[Colored object listings]
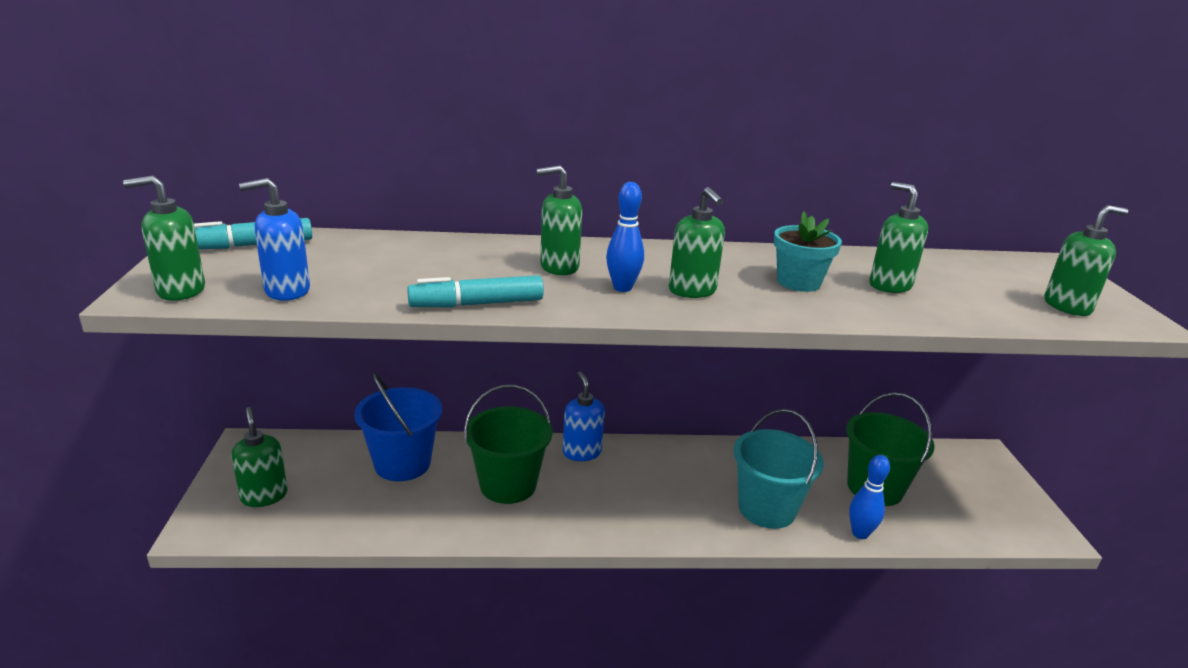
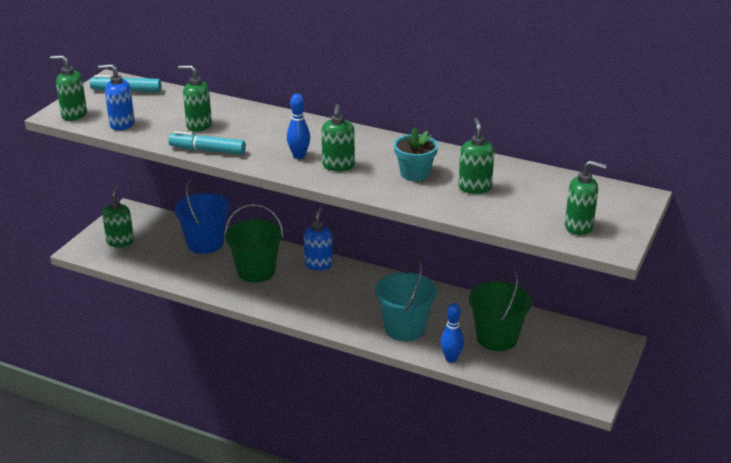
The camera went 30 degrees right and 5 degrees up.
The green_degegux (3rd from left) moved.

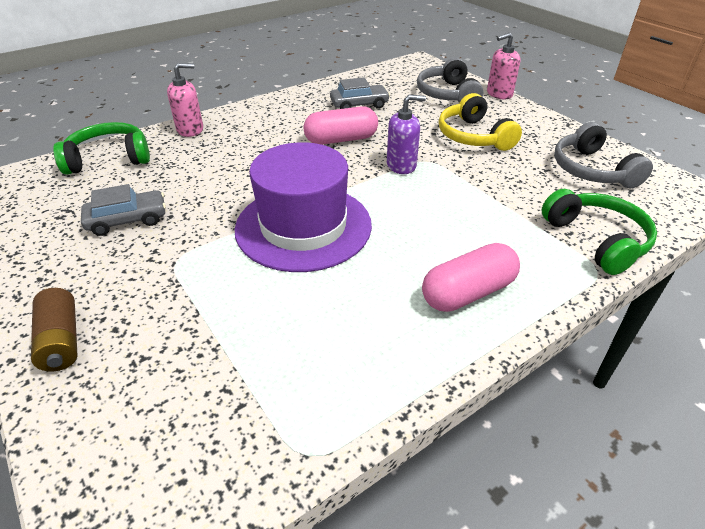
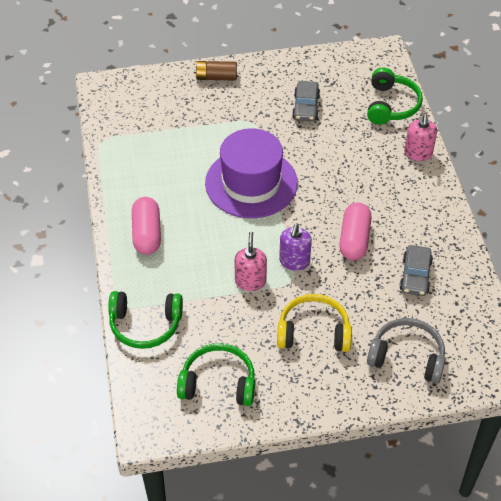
The camera went 115 degrees right and 10 degrees up.
The pink_degegux (2nd from left in the first image) moved.
The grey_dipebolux (2nd from left) became the green_dipebolux (2nd from left).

- **WHAT YOU SHOULD DO**
Word for word, restate only the lines from the one containing "The camera went 115" through the last line of the entries, with both ends kept.

- **REPLY**
The camera went 115 degrees right and 10 degrees up.
The pink_degegux (2nd from left in the first image) moved.
The grey_dipebolux (2nd from left) became the green_dipebolux (2nd from left).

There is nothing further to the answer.